[Data supplied]
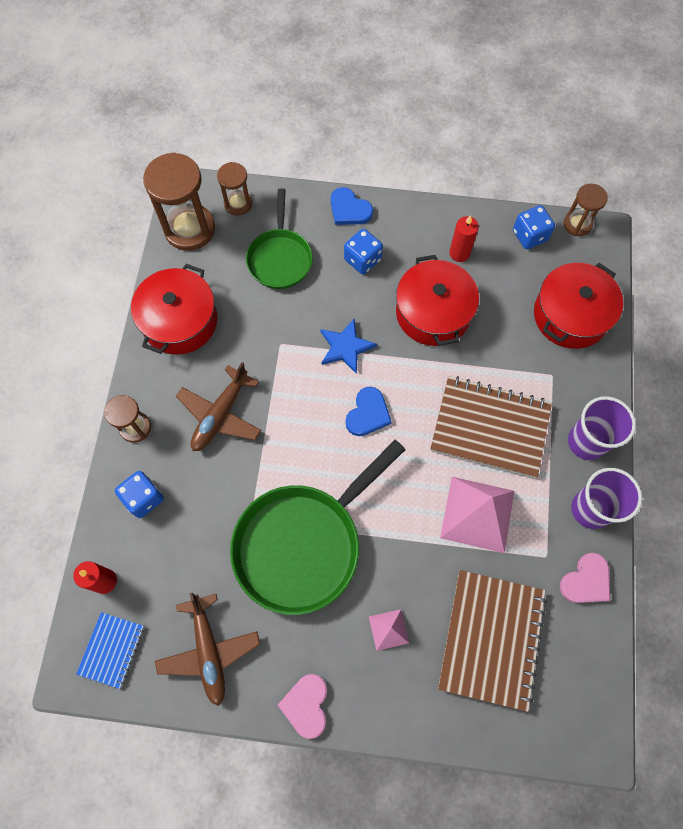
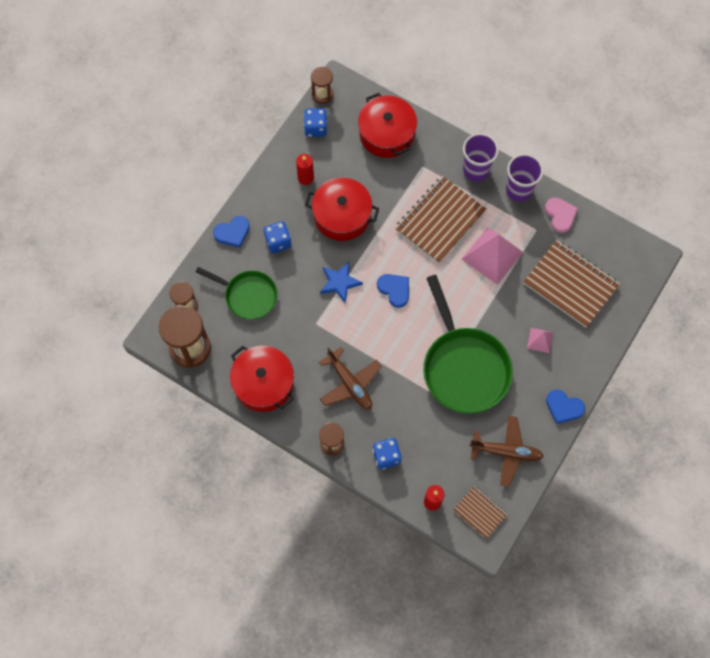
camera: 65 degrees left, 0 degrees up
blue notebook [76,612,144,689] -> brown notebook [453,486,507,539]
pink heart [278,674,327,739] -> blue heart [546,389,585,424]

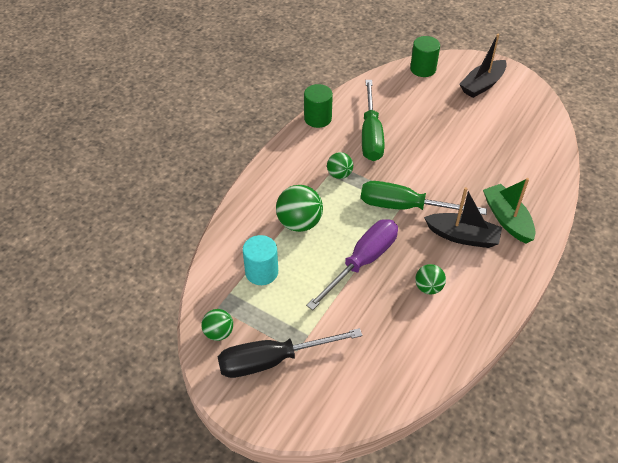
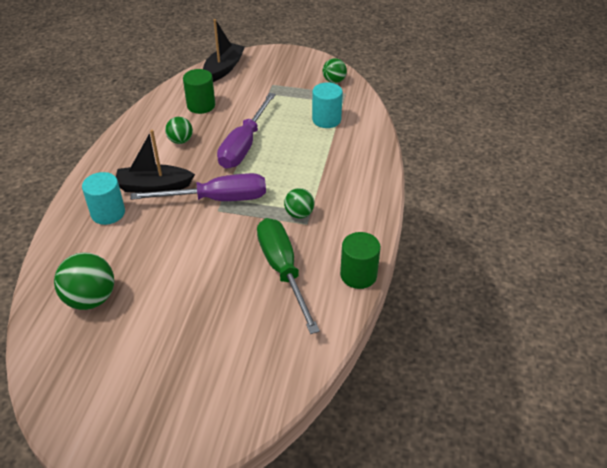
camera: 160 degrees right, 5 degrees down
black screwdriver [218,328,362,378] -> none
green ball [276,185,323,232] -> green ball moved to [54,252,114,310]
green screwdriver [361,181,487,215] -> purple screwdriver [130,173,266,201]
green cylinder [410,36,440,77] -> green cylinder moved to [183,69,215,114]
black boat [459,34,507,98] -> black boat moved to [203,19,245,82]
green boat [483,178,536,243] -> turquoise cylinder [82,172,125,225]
[/Data supplied]
[Data supplied]
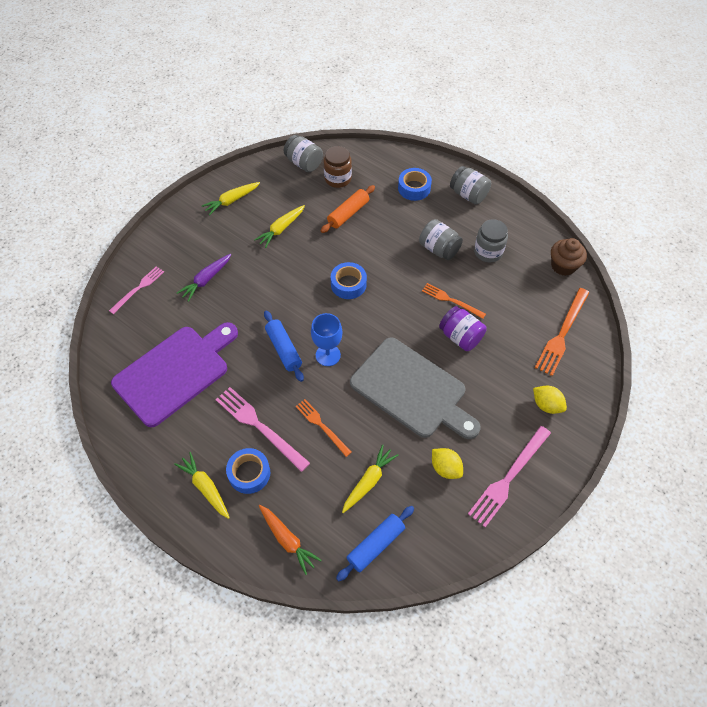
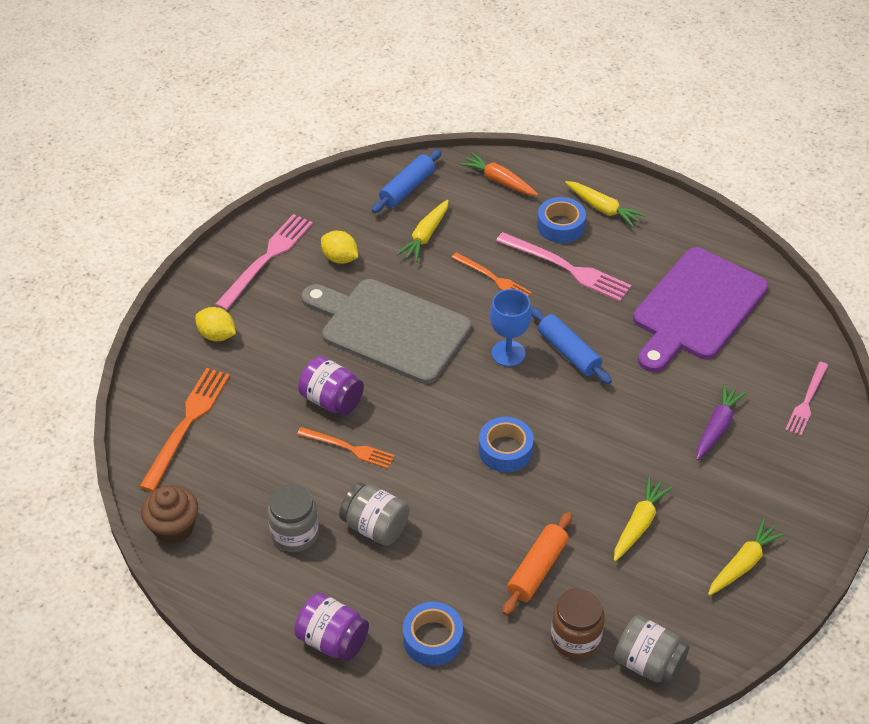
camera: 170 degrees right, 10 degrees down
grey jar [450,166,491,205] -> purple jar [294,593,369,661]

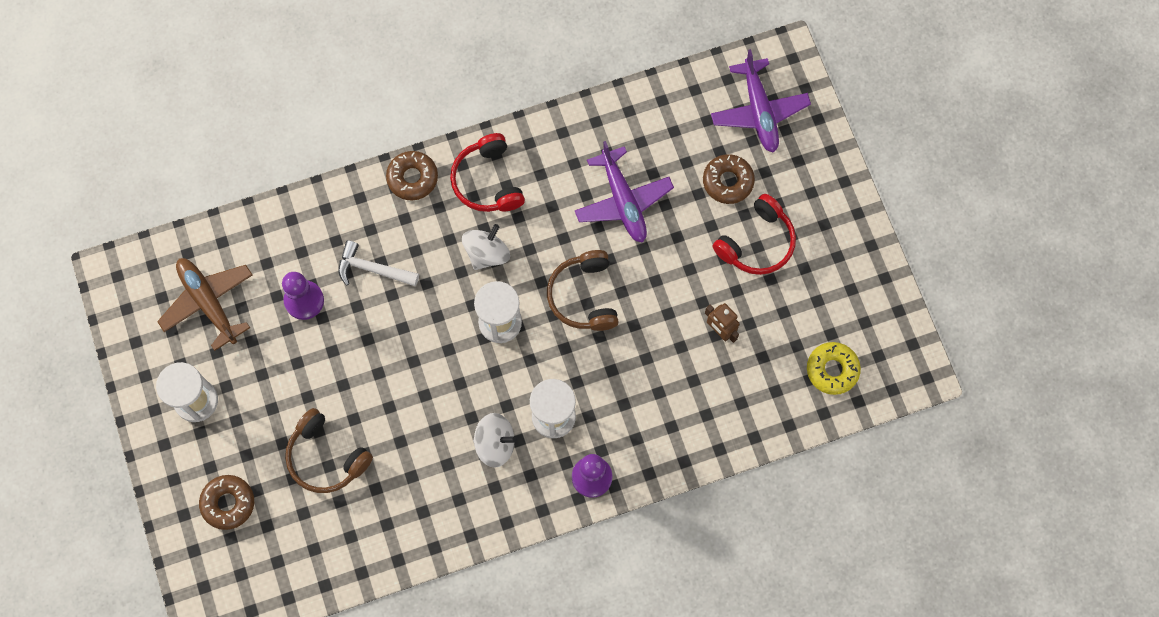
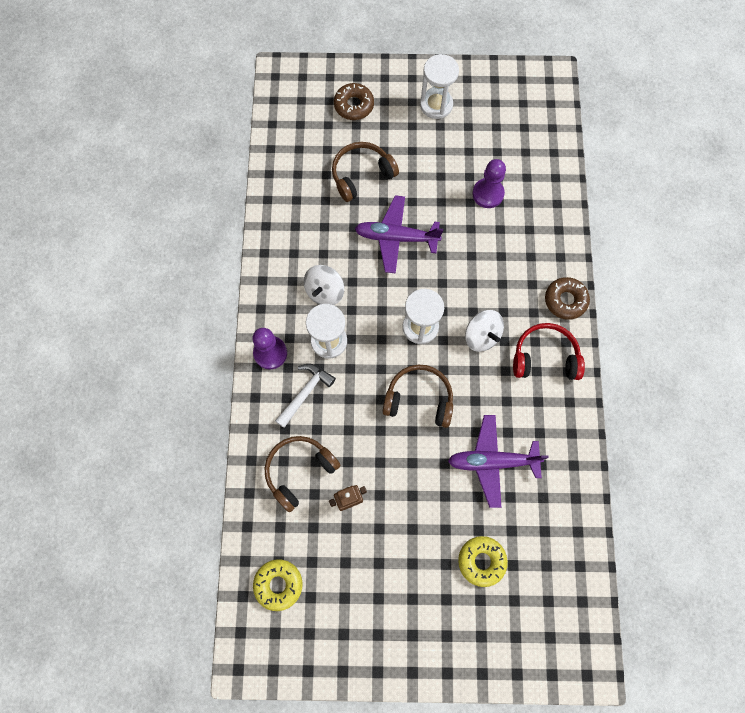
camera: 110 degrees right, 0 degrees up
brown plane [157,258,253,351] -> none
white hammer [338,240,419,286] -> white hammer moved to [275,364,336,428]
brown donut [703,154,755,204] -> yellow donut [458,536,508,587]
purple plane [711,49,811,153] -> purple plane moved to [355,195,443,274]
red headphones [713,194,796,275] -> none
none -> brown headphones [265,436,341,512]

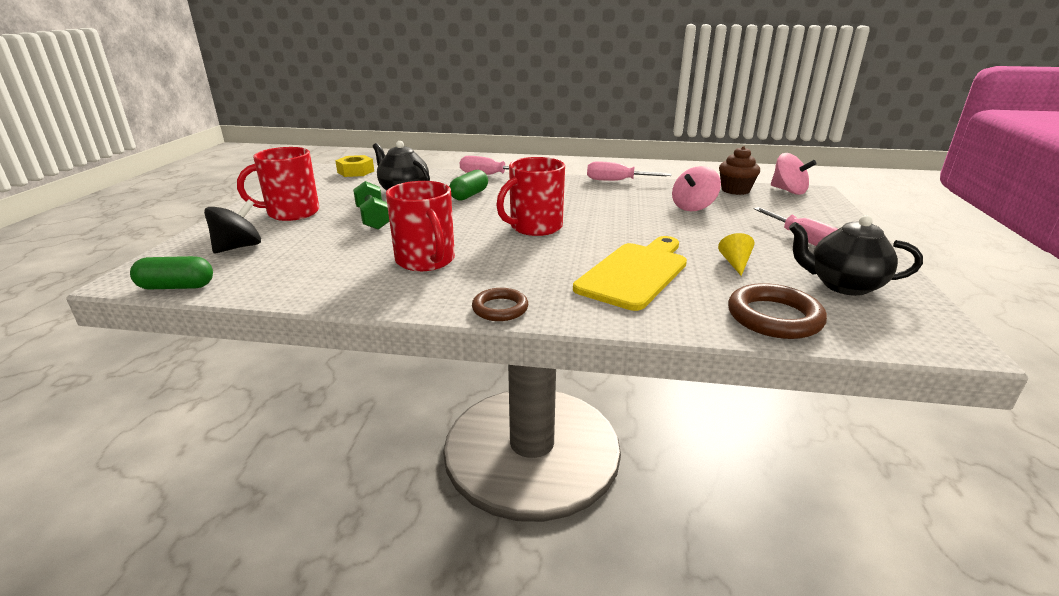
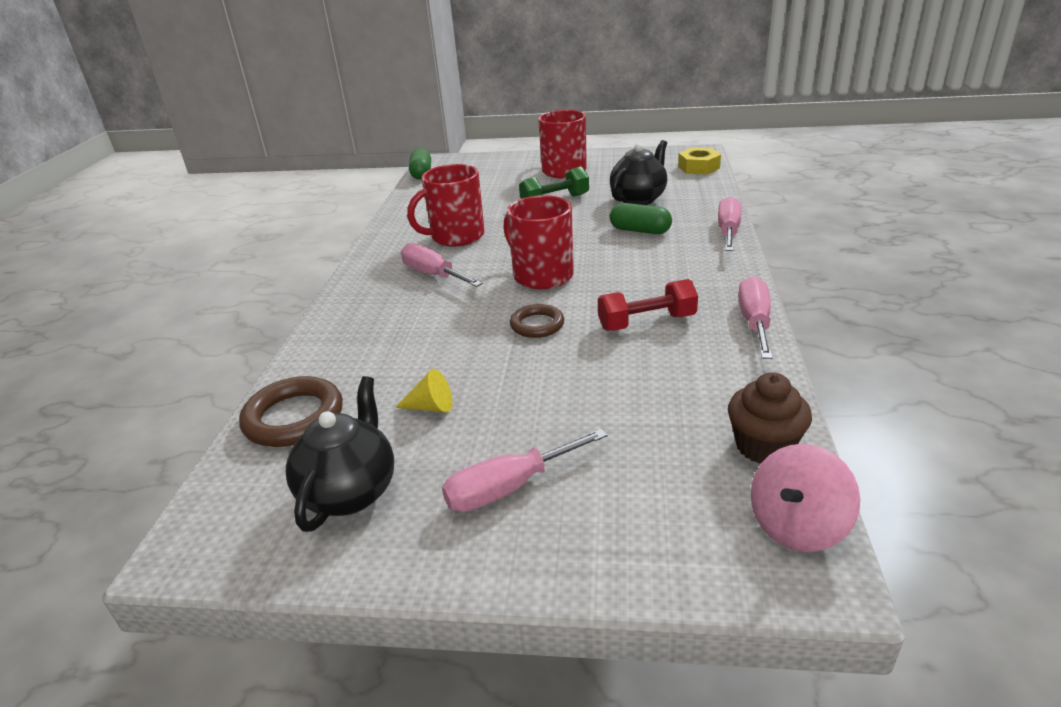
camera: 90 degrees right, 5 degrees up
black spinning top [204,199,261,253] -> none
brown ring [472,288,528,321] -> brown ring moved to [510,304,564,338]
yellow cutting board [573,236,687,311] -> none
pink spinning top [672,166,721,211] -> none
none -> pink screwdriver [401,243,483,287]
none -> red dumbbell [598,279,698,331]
[/Data supplied]
[Data supplied]
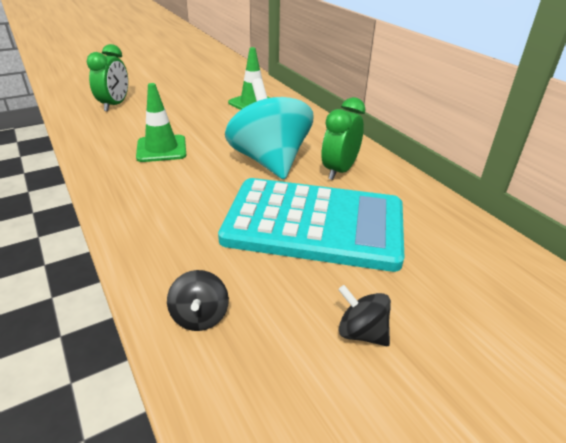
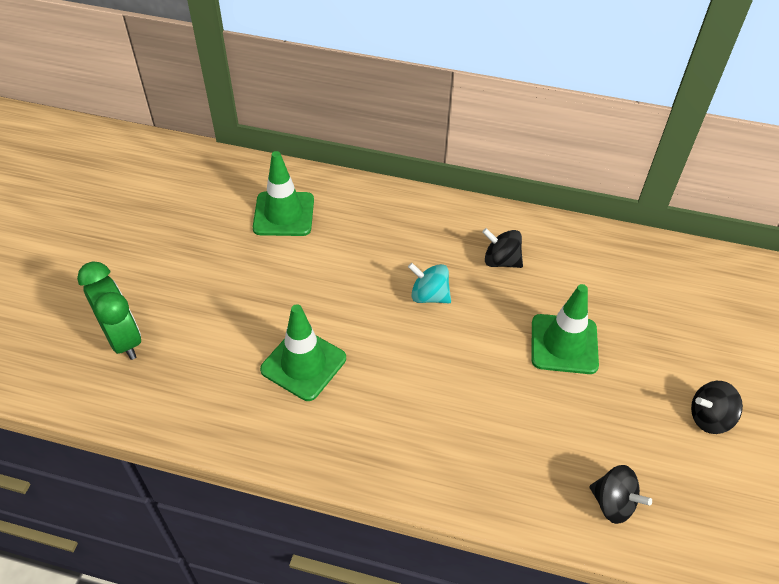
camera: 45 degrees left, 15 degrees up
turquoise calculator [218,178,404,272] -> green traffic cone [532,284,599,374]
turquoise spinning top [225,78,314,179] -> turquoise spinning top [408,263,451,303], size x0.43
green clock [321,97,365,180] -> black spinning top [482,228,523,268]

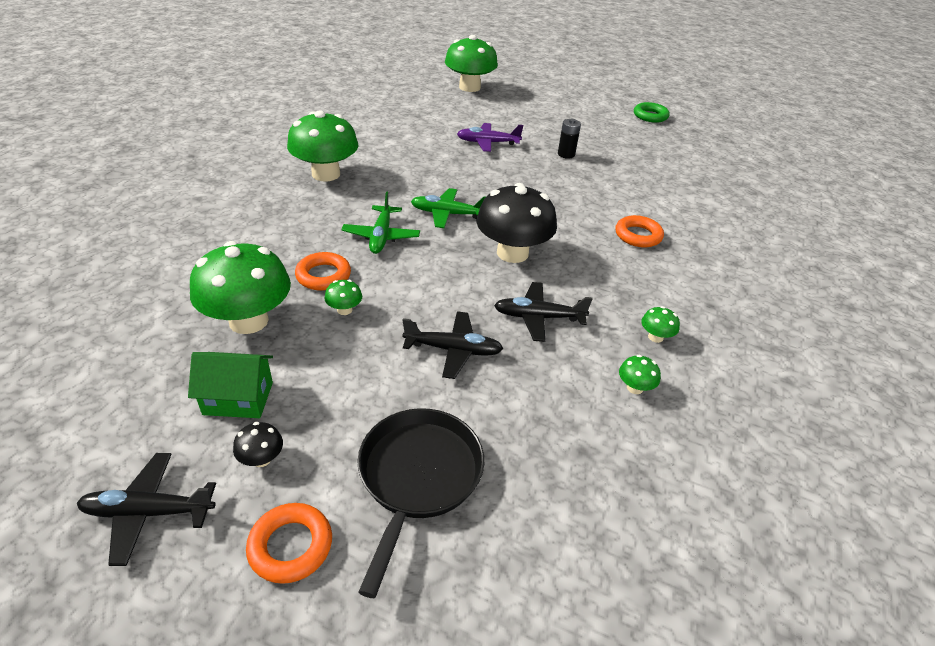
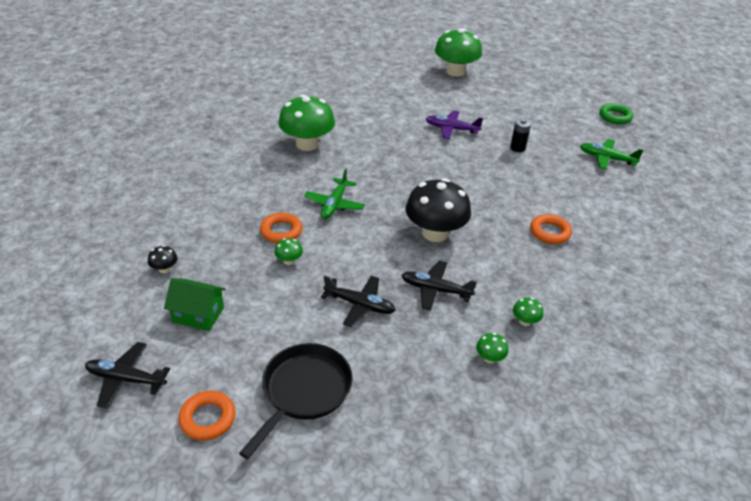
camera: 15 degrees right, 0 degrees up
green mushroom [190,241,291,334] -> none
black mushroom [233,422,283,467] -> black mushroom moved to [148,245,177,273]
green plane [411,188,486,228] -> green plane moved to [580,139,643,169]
[/Data supplied]
** Work to be completed **
Every line above from the one with "blue notebook [76,612,144,689]" down to the one with "green boat [483,178,536,243]" must be written out exactly, and no picture may appear.

** Written reply **
blue notebook [76,612,144,689] -> brown notebook [453,486,507,539]
pink heart [278,674,327,739] -> blue heart [546,389,585,424]

camera: 160 degrees right, 5 degrees down
black screwdriver [218,328,362,378] -> none
green ball [276,185,323,232] -> green ball moved to [54,252,114,310]
green screwdriver [361,181,487,215] -> purple screwdriver [130,173,266,201]
green cylinder [410,36,440,77] -> green cylinder moved to [183,69,215,114]
black boat [459,34,507,98] -> black boat moved to [203,19,245,82]
green boat [483,178,536,243] -> turquoise cylinder [82,172,125,225]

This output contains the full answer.